For the records that follow, restate each one word for word and leave the images behind.

= = =

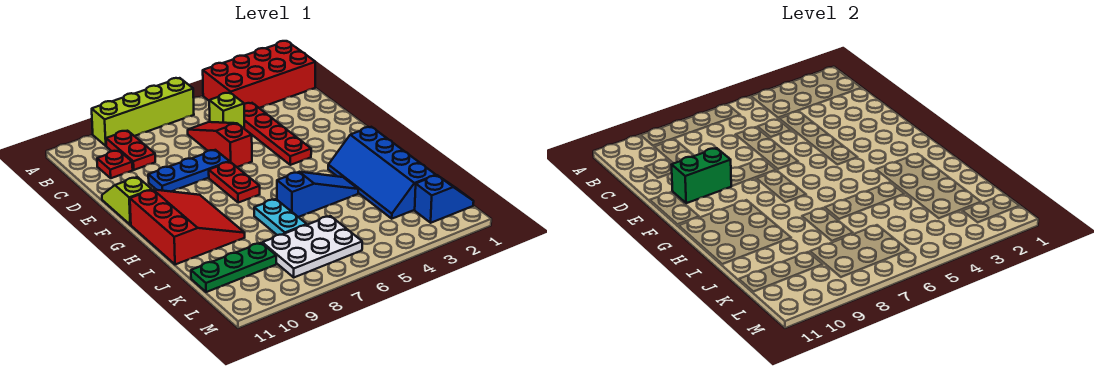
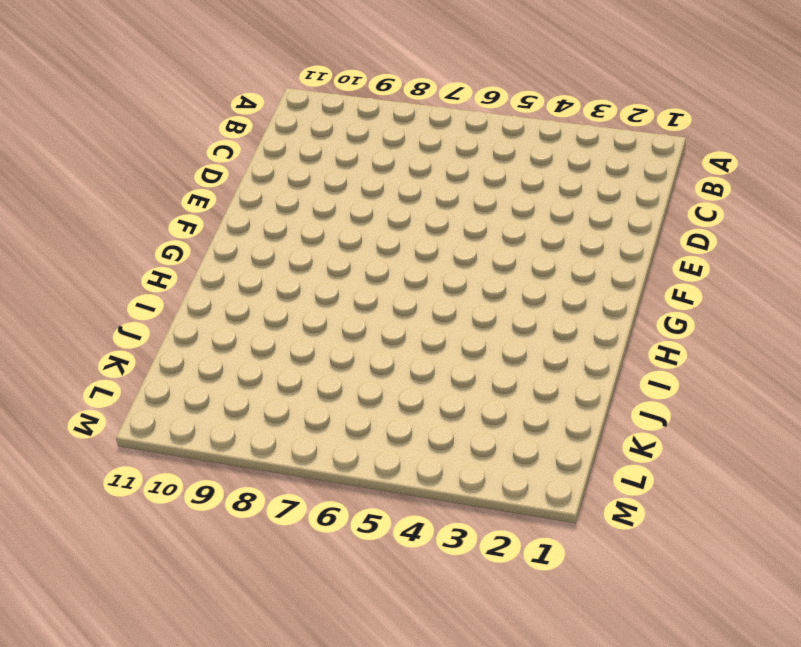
none -> red brick A1:B4 level 1
none -> lime brick A6:A9 level 1
none -> red plate B9:C9 level 1

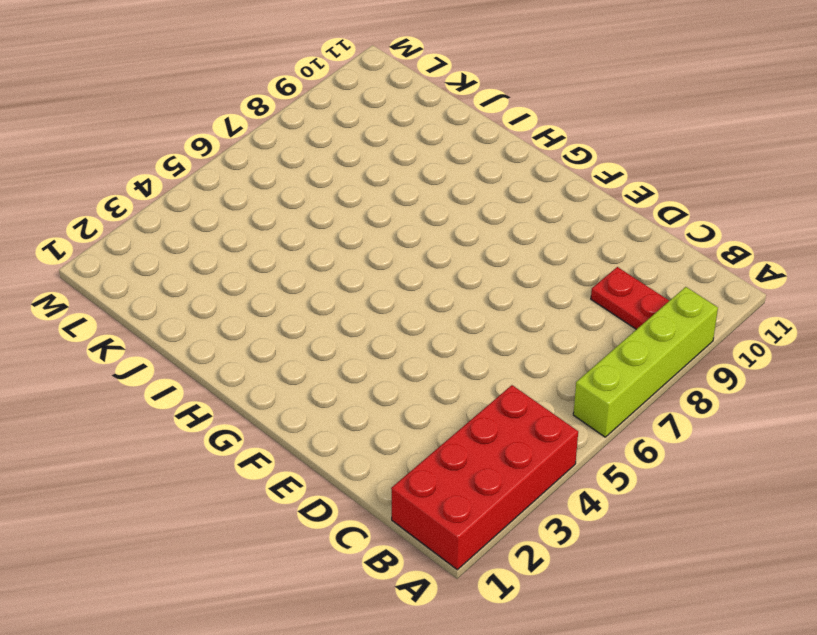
none -> red plate C4:F4 level 1
none -> lime brick C5 level 1
none -> red slope C6:E6 level 1 top E

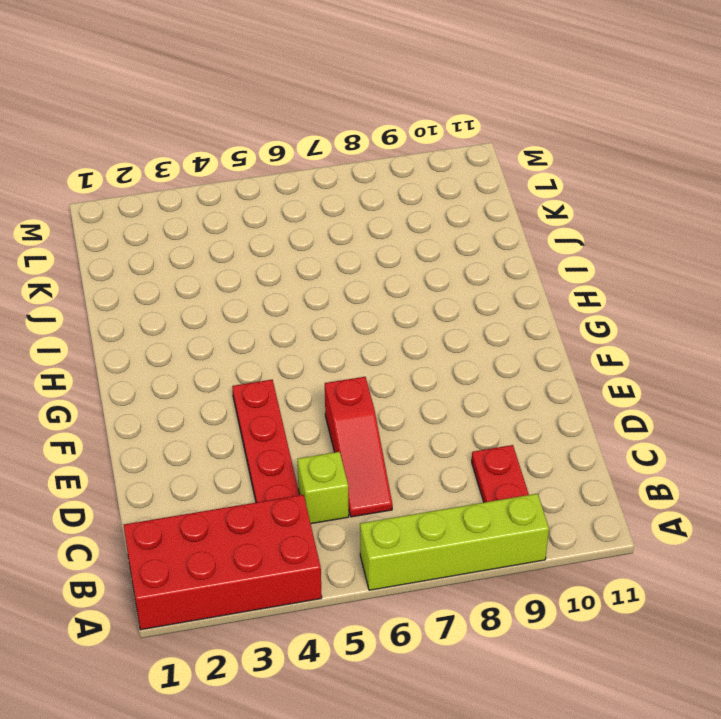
none -> red plate C10 level 1
none -> blue plate E7:E9 level 1
none -> lime slope E11:F11 level 1 top F

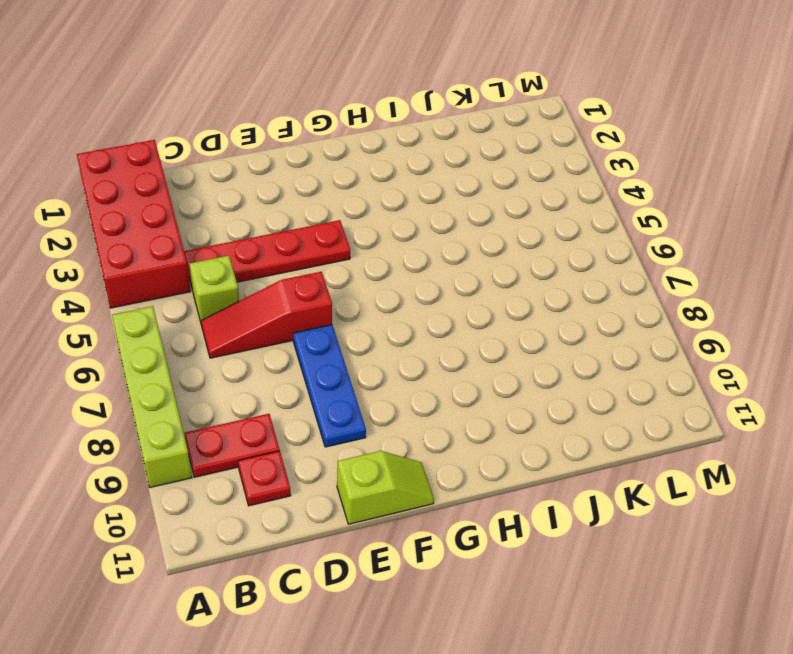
lime slope E11:F11 level 1 top E -> lime slope E11:F11 level 1 top F
none -> red plate F7:G7 level 1
none -> red slope G9:I11 level 1 top 11
none -> blue slope H2:K3 level 1 top 2

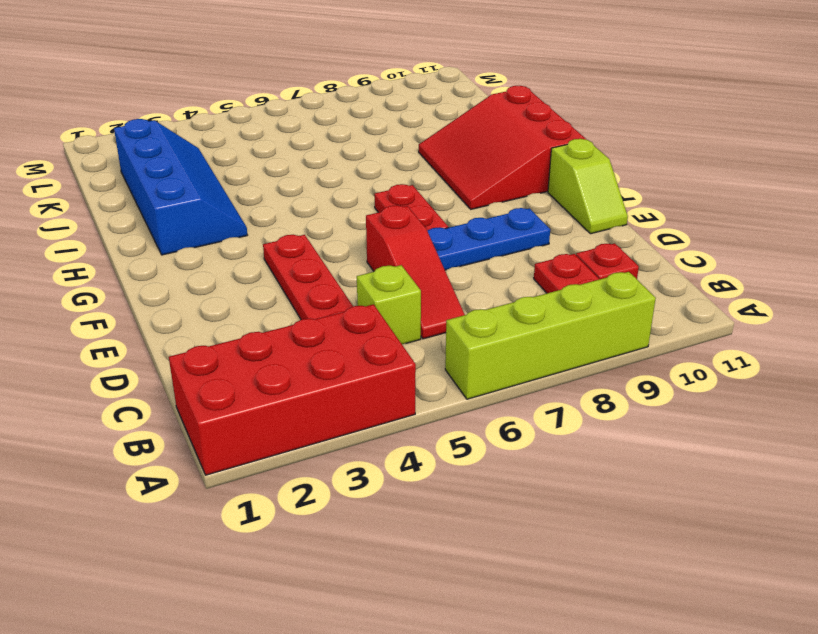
none -> blue slope I4:I6 level 1 top 6
none -> cyan plate I7:J7 level 1
none -> white plate K6:L8 level 1

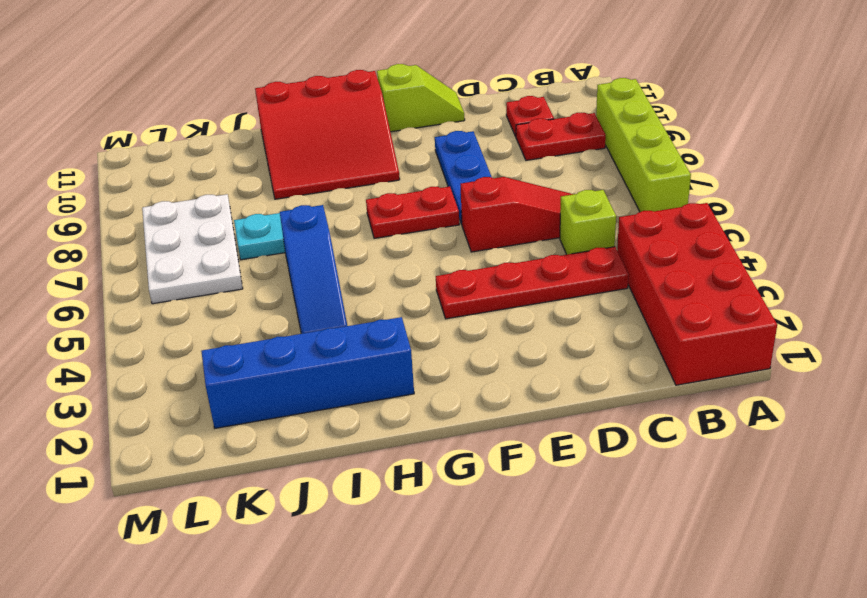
none -> green plate K9:K11 level 1
none -> blue slope L1:L2 level 1 top 2
none -> green brick E9:E10 level 2

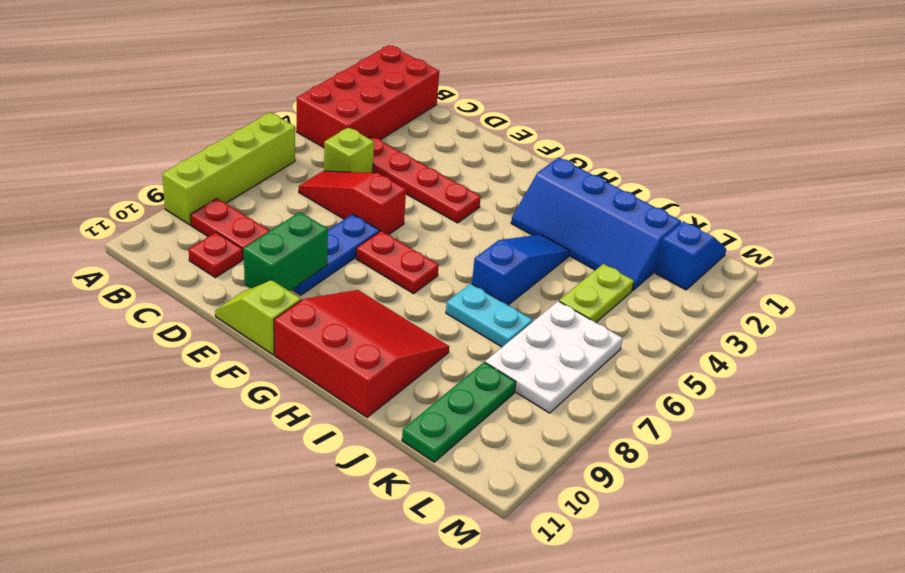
lime plate K4:K5 level 1 -> none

= = =

* [FINISHED EXERCISE]
none -> red brick A1:B4 level 1
none -> lime brick A6:A9 level 1
none -> red plate B9:C9 level 1

none -> red plate C4:F4 level 1
none -> lime brick C5 level 1
none -> red slope C6:E6 level 1 top E

none -> red plate C10 level 1
none -> blue plate E7:E9 level 1
none -> lime slope E11:F11 level 1 top F

lime slope E11:F11 level 1 top E -> lime slope E11:F11 level 1 top F
none -> red plate F7:G7 level 1
none -> red slope G9:I11 level 1 top 11
none -> blue slope H2:K3 level 1 top 2

none -> blue slope I4:I6 level 1 top 6
none -> cyan plate I7:J7 level 1
none -> white plate K6:L8 level 1

none -> green plate K9:K11 level 1
none -> blue slope L1:L2 level 1 top 2
none -> green brick E9:E10 level 2

lime plate K4:K5 level 1 -> none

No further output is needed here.